**RECORDS SUPPLIED**
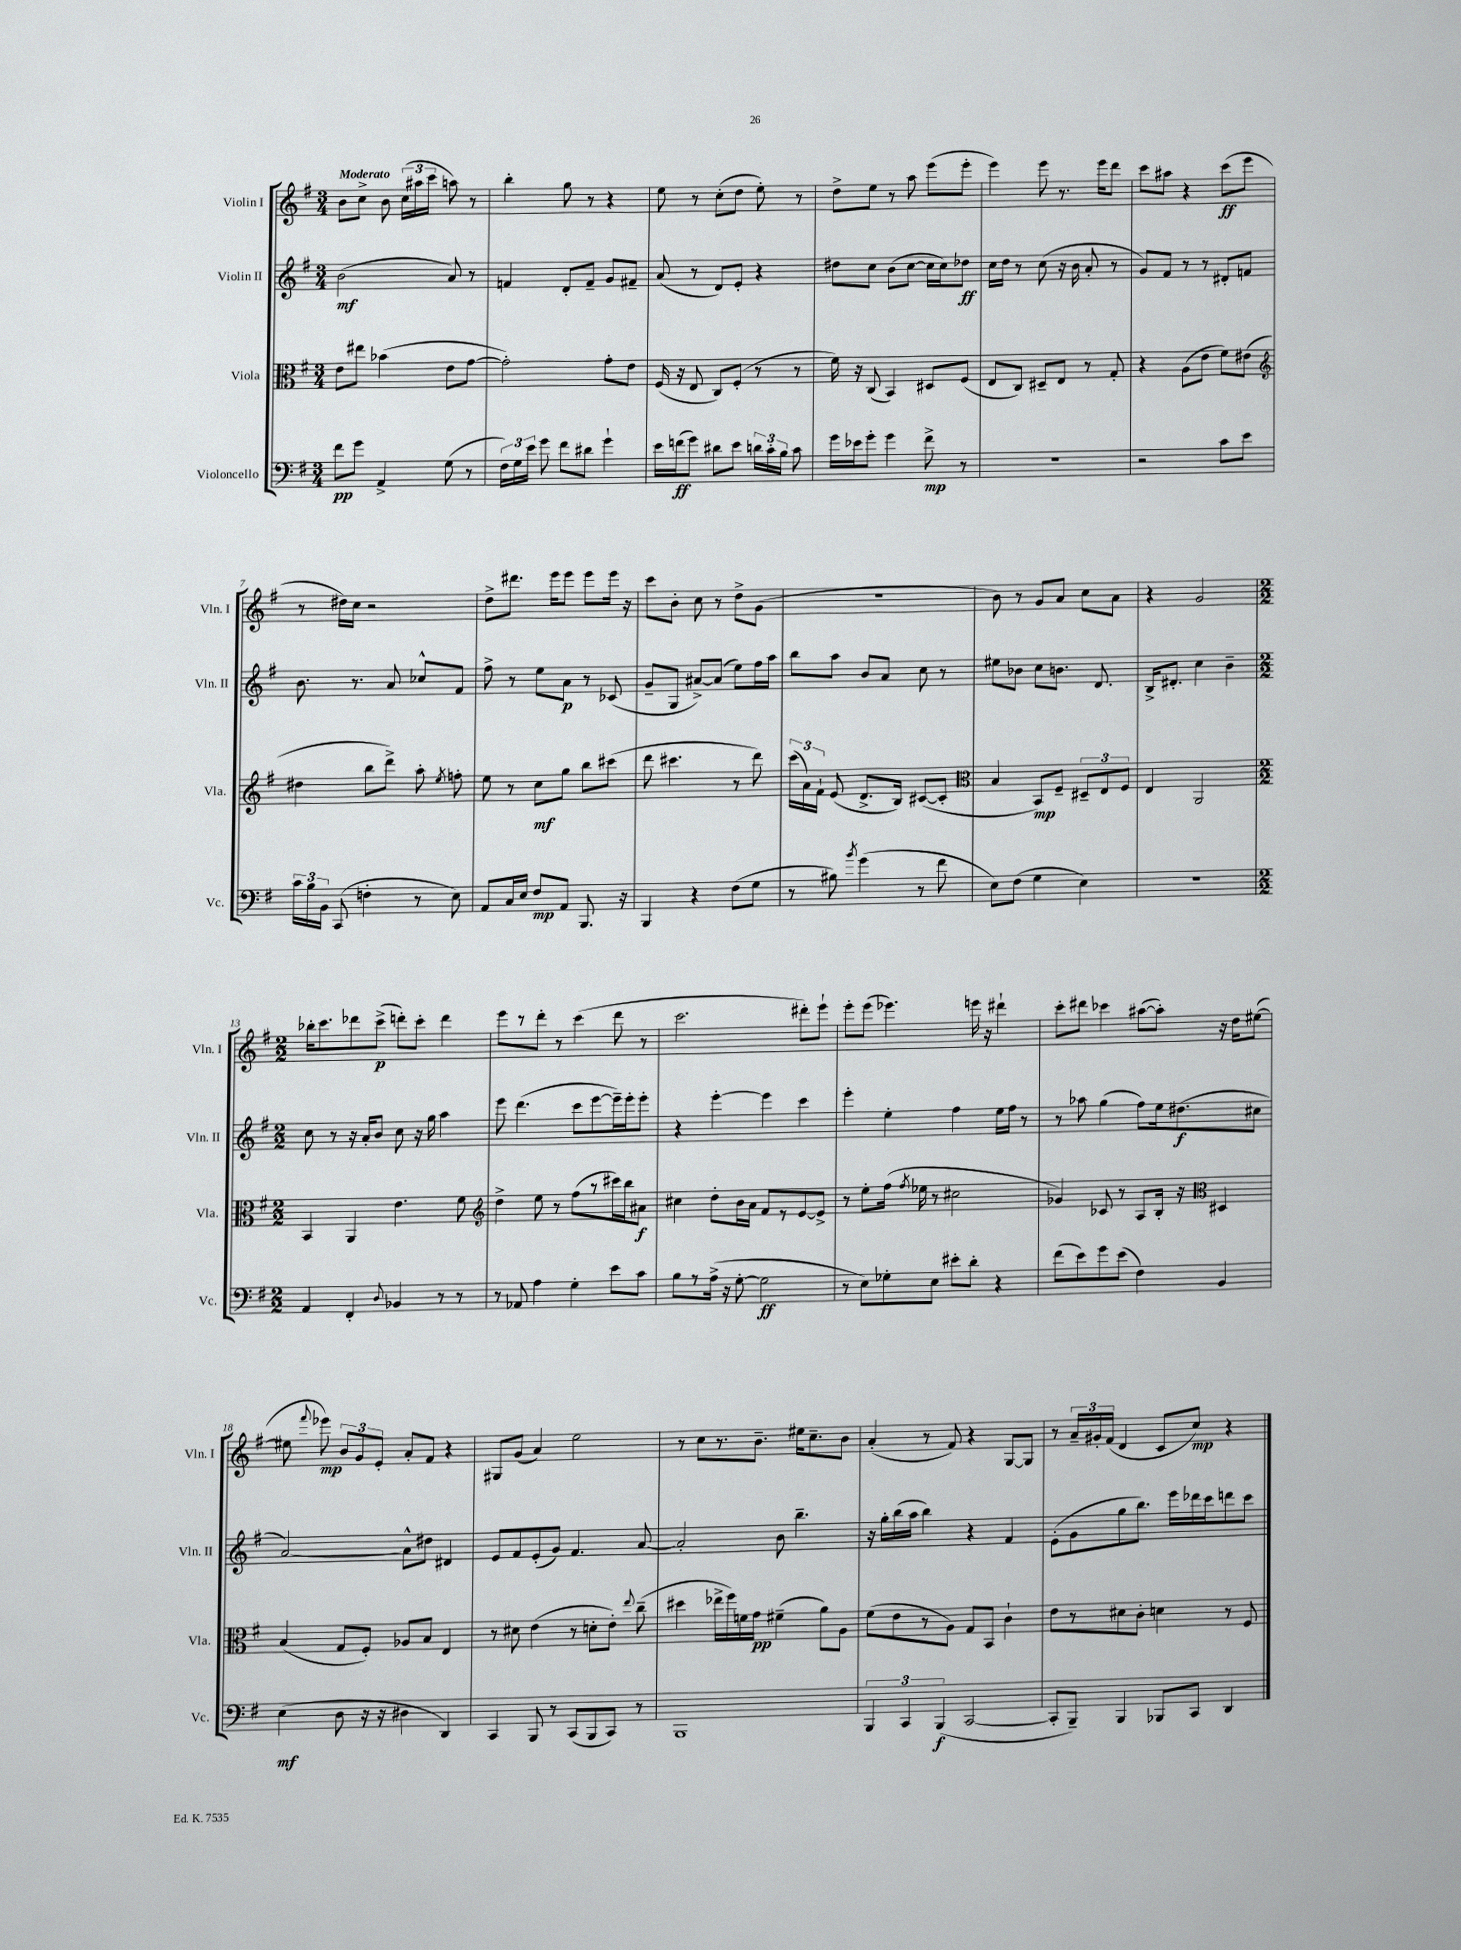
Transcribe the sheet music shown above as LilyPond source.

<<
\new StaffGroup <<
\new Staff = "s0" \with { instrumentName = "Violin I" shortInstrumentName = "Vln. I" } {
    \clef treble \key g \major \numericTimeSignature \time 3/4 \tempo "Moderato"
    \autoBeamOff b'8[ c''8]-> b'8 \tuplet 3/2 { c''16[( ais''16 c'''16] } a''8) r8 |
    b''4-. g''8 r8 r4 |
    e''8 r8 c''8[-.( d''8] e''8-.) r8 |
    d''8[-> e''8] r8 a''8 e'''8[( e'''8]-. |
    e'''4) e'''8 r8. e'''16[ d'''8] |
    c'''8[ ais''8] r4 c'''8[\ff( e'''8] |
    r8 dis''16[) c''16] r2 |
    d''8[-> dis'''8.] e'''16[ e'''8] e'''8[ e'''16] r16 |
    c'''8[ b'8]-. c''8 r8 d''8[-> g'8]( |
    R2. |
    b'8) r8 g'8[ a'8] c''8[ a'8] |
    r4 g'2 |
    \numericTimeSignature \time 2/2 bes''16[-. c'''8. des'''8 c'''8]->\p( d'''8[-.) c'''8]-. d'''4 |
    e'''8[ r8 d'''8]-. r8 c'''4( d'''8 r8 |
    c'''2. dis'''8[-.) e'''8]-! |
    e'''8[-. e'''8]( ees'''4.) e'''16 r16 dis'''4-! |
    c'''8[-. dis'''8] ces'''4 ais''8[~( ais''8]-.) r16 d''16[ eis''8]~( |
    eis''8 \appoggiatura { fis'''8 } ees'''8\mp) \tuplet 3/2 { b'8[ g'8 e'8]-. } a'8[-. fis'8] r4 |
    gis8[ g'8]( a'4) e''2 |
    r8 c''8[ r8. b'8.]-- eis''16[ c''8.-- b'8] |
    a'4-.( r8 fis'8) r4 g8[~ g8] |
    r8 \tuplet 3/2 { a'16[-- gis'16-. fis'16]( } d'4 c'8[ c''8]\mp) r4 \bar "|." |
}
\new Staff = "s1" \with { instrumentName = "Violin II" shortInstrumentName = "Vln. II" } {
    \clef treble \key g \major \numericTimeSignature \time 3/4
    \autoBeamOff b'2\mf( a'8) r8 |
    f'4 d'8[-. f'8]-- g'8[ fis'8]-- |
    a'8( r8 d'8[) e'8]-. r4 |
    dis''8[ c''8] b'8[( c''8]~ c''16[ c''16) des''8]\ff |
    c''16[ d''16] r8 c''8( r16 b'16 a'8-. r8 |
    g'8[) fis'8] r8 r8 dis'8[-. f'8] |
    b'8. r8. a'8 ces''8[-^ fis'8] |
    fis''8-> r8 e''8[ a'8]\p r8 ces'8( |
    g'8[-- g8] ais'8[~->) ais'8]( e''8[) fis''16 a''16] |
    b''8[ a''8] b'8[ a'8] c''8 r8 |
    eis''8[ bes'8] c''8[ b'8.] d'8. |
    b16[-> dis'8.]-. c''4 b'4-- |
    \numericTimeSignature \time 2/2 c''8 r8 r16 a'16[-. b'8] c''8 r16 g''16 a''4 |
    e'''8 d'''4.( c'''8[ e'''8~ e'''16--) e'''16-. e'''8]-. |
    r4 e'''4~-. e'''4 c'''4 |
    e'''4-. e''4-. fis''4 e''16[ fis''16] r8 |
    r8 aes''8 g''4( fis''8[) e''16 dis''8.\f( cis''8] |
    a'2~) a'8[-^ dis''8] dis'4 |
    e'8[ fis'8 e'8-.( g'8]) fis'4. a'8~ |
    a'2-. b'8 b''4.-- |
    r16 g''16[-. b''16( a''16] b''4) r4 fis'4 |
    e'8[-.( g'8 g''8 b''8.]) e'''16[ des'''16 c'''16 d'''8 c'''8] \bar "|." |
}
\new Staff = "s2" \with { instrumentName = "Viola" shortInstrumentName = "Vla." } {
    \clef alto \key g \major \numericTimeSignature \time 3/4
    \autoBeamOff e'8[ eis''8] bes'4( e'8[ g'8]~ |
    g'2-.) g'8[-. e'8] |
    fis16( r16 e8 c8[) fis8]-.( r8 r8 |
    fis'16) r16 c8( b,4) dis8[ fis8]( |
    e8[ c8]) dis8[-- e8] r8 g8-. |
    r4 a8[( e'8] fis'8[) eis'8]( |
    \clef treble dis''4 b''8[ d'''8]->) a''8-. \acciaccatura { e''8 } f''8-. |
    e''8 r8 c''8[\mf g''8] b''8[ cis'''8]( |
    d'''8 cis'''4. r8 d'''8) |
    \tuplet 3/2 { c'''16[( a'16) fis'16]-! } e'8( d'8.[-> b16]) cis'8[~( cis'8]-. |
    \clef alto b4 b,8[\mp) fis8]-- \tuplet 3/2 { dis8[-- e8 fis8] } |
    e4 a,2 |
    \numericTimeSignature \time 2/2 b,4 a,4 e'4. fis'8 |
    \clef treble d''4-> e''8 r8 fis''8[( r8 cis'''16) b''16 ais'8]\f |
    cis''4 d''8[-. b'16 a'16] fis'8[ r8 e'8~ e'8]-> |
    r8 e''8[-. fis''16]( \acciaccatura { fis''8 } ees''16 r8 cis''2 |
    ges'4) ces'8 r8 a8[ b16]-. r16 \clef alto dis4 |
    b4( g8[ fis8]-.) aes8[ b8] e4 |
    r8 dis'8 e'4( r8 d'8[-. e'8]-.) \appoggiatura { e''8 } c''8--( |
    dis''4 ees''16[-> fis''16) f'16 g'16]\pp fis'4--( a'8[) a8] |
    fis'8[( e'8 r8 a8]) g8[ b,8] c'4-! |
    e'8[ r8 dis'8 c'8]-. d'4 r8 fis8 \bar "|." |
}
\new Staff = "s3" \with { instrumentName = "Violoncello" shortInstrumentName = "Vc." } {
    \clef bass \key g \major \numericTimeSignature \time 3/4
    \autoBeamOff fis'8[\pp g'8] a,4-> g8( r8 |
    \tuplet 3/2 { fis16[) g16 e'16] } g'8 fis'8[ dis'8] g'4-! |
    e'16[ f'16\ff( g'8]) dis'8[ e'8] \tuplet 3/2 { d'16[ c'16-. b16] } c'8 |
    g'16[ ees'16 g'8]-. g'4 fis'8->\mp r8 |
    R2. |
    r2 c'8[ e'8] |
    \tuplet 3/2 { c'16[ b16 b,16] } c,8( f4-. r8 e8) |
    a,8[ c16 e16] fis8[\mp a,8] b,,8. r16 |
    b,,4 r4 fis8[( g8] |
    r8 bis8) \acciaccatura { b'8 } g'4( r8 fis'8 |
    e8[) fis8]( g4 e4) |
    R2. |
    \numericTimeSignature \time 2/2 a,4 fis,4-. \appoggiatura { d8 } bes,4 r8 r8 |
    r8 aes,8 a4 g4-. e'8[ c'8] |
    b8[ r8 a16]->( r16 g8~-. g2\ff |
    r8 e8[) ges8-. e8] eis'8[-. d'8]-. r4 |
    fis'8[( e'8) g'8 e'8]( fis4) b,4 |
    e4\mf( d8 r16 r16 dis4 d,4) |
    c,4 b,,8 r8 c,8[( b,,8 c,8]) r8 |
    b,,1 |
    \tuplet 3/2 { b,,4 c,4 b,,4\f( } c,2~ |
    c,8[-. b,,8]--) b,,4 bes,,8[ c,8] d,4 \bar "|." |
}
>>
>>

**TASK BRIEF**
Which lines in the material contain the string "acciaccatura"? List each one in full, matching case exactly.

**ANSWER TO THIS EXERCISE**
    \clef treble dis''4 b''8[ d'''8]->) a''8-. \acciaccatura { e''8 } f''8-. |
    r8 e''8[-. fis''16]( \acciaccatura { fis''8 } ees''16 r8 cis''2 |
    r8 bis8) \acciaccatura { b'8 } g'4( r8 fis'8 |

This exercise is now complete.